• PROBLEM DETAILS
When the word "LIGHT" shows up in a line of the data below, copy that whole line.
*** EXCERPTED DATA Section Begins ***
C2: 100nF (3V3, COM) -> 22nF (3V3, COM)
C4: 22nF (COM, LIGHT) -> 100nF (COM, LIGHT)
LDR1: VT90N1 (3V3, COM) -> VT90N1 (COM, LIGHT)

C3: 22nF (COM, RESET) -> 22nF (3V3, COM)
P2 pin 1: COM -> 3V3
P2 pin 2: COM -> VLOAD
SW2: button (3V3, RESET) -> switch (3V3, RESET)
*** EXCERPTED DATA Section Ends ***
• ANSWER AREA
C4: 22nF (COM, LIGHT) -> 100nF (COM, LIGHT)
LDR1: VT90N1 (3V3, COM) -> VT90N1 (COM, LIGHT)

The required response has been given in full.